Find the line with "Someone put down the white" in the records below. Copy it and every line after it, up to and including the line with "Someone repainted the orange".

Start of DATA

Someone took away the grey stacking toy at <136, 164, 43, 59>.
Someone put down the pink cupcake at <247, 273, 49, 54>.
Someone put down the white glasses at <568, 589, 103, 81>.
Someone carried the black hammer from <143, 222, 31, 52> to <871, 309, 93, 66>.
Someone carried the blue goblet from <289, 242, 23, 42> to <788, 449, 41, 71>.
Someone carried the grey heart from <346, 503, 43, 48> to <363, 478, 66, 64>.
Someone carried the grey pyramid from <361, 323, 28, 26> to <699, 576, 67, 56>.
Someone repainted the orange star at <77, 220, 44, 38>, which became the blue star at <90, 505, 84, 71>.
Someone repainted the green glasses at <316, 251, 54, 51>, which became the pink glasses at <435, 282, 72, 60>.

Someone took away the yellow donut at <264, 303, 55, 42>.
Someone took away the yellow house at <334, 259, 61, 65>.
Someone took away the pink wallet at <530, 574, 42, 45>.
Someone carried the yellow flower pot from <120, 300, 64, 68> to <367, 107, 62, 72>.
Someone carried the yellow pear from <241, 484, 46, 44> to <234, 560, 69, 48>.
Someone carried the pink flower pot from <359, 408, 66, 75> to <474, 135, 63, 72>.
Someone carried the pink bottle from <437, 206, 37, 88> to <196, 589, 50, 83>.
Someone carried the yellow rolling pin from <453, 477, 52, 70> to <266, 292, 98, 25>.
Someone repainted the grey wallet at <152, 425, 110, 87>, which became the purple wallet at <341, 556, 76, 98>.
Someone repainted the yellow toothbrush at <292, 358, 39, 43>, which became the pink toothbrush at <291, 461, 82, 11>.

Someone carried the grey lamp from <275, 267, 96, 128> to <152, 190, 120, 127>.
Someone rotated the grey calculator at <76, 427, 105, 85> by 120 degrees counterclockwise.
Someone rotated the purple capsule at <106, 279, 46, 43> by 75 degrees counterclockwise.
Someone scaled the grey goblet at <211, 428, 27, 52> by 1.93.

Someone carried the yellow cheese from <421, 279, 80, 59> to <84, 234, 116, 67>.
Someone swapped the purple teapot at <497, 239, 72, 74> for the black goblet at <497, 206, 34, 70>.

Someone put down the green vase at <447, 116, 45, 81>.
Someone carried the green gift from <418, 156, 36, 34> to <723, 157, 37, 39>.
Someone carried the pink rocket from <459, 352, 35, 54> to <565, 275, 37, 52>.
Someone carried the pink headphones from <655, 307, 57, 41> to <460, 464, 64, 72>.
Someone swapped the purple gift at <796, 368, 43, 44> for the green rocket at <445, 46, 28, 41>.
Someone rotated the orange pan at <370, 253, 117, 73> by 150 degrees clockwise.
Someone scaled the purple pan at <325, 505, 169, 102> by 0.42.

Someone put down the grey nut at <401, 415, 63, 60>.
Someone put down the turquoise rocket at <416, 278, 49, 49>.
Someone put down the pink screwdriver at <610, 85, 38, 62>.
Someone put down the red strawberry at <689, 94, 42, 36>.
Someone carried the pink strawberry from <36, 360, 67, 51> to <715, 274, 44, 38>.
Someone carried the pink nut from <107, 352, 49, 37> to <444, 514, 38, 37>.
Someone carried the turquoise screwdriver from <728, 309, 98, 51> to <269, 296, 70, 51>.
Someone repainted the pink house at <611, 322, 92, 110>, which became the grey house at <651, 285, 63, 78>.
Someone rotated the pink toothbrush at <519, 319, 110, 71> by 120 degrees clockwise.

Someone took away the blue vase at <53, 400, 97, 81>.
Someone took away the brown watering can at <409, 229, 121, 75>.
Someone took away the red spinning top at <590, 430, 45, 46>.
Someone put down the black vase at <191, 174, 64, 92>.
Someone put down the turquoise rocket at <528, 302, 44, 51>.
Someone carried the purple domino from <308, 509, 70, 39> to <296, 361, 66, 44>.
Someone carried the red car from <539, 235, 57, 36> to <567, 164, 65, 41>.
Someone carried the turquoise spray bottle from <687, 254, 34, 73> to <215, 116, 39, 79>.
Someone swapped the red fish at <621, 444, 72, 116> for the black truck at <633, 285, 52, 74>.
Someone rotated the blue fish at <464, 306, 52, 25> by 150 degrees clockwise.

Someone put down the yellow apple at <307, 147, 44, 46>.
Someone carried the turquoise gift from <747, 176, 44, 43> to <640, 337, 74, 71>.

End of DATA

RESPONSE BELOW:
Someone put down the white glasses at <568, 589, 103, 81>.
Someone carried the black hammer from <143, 222, 31, 52> to <871, 309, 93, 66>.
Someone carried the blue goblet from <289, 242, 23, 42> to <788, 449, 41, 71>.
Someone carried the grey heart from <346, 503, 43, 48> to <363, 478, 66, 64>.
Someone carried the grey pyramid from <361, 323, 28, 26> to <699, 576, 67, 56>.
Someone repainted the orange star at <77, 220, 44, 38>, which became the blue star at <90, 505, 84, 71>.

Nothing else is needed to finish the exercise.